Prompt> Would you please copy only the lines from the line that contains "cyan line: (163, 133) -> (90, 57), moved" to the end of the data below, exactly, leaving every picture out?

Supplied material>

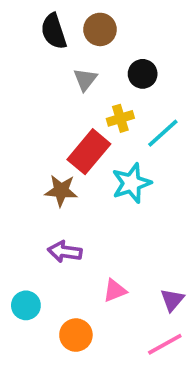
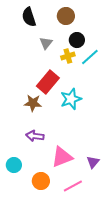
brown circle: (100, 29) -> (66, 16), moved
yellow cross: (120, 118) -> (68, 56), moved
cyan line: (163, 133) -> (90, 57), moved
pink triangle: (115, 291) -> (62, 157), size x1.6
pink line: (165, 344) -> (73, 186), moved

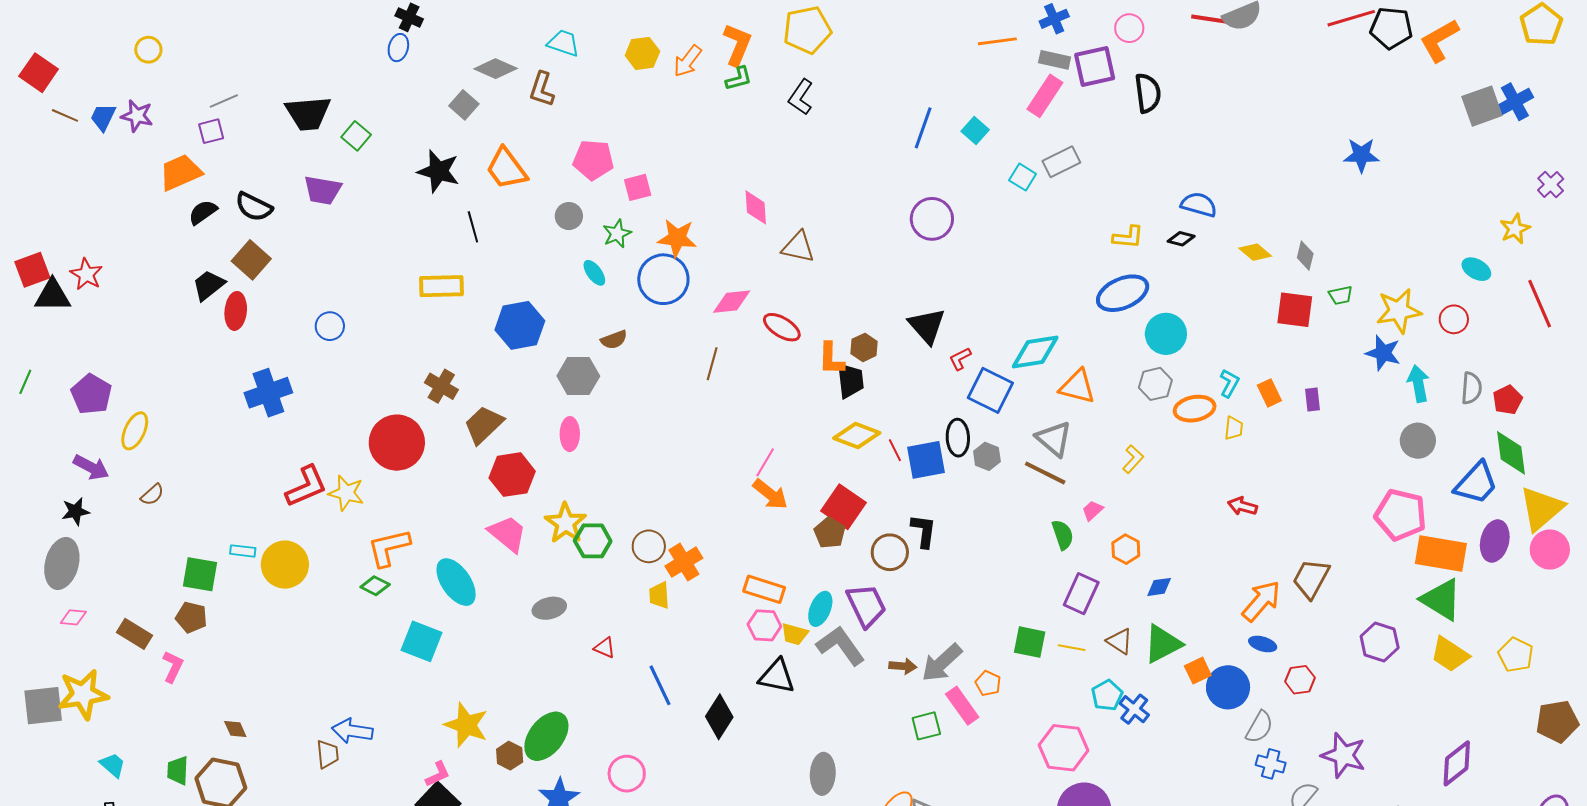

Solution>
cyan line: (163, 133) -> (90, 57), moved
pink triangle: (115, 291) -> (62, 157), size x1.6
pink line: (165, 344) -> (73, 186), moved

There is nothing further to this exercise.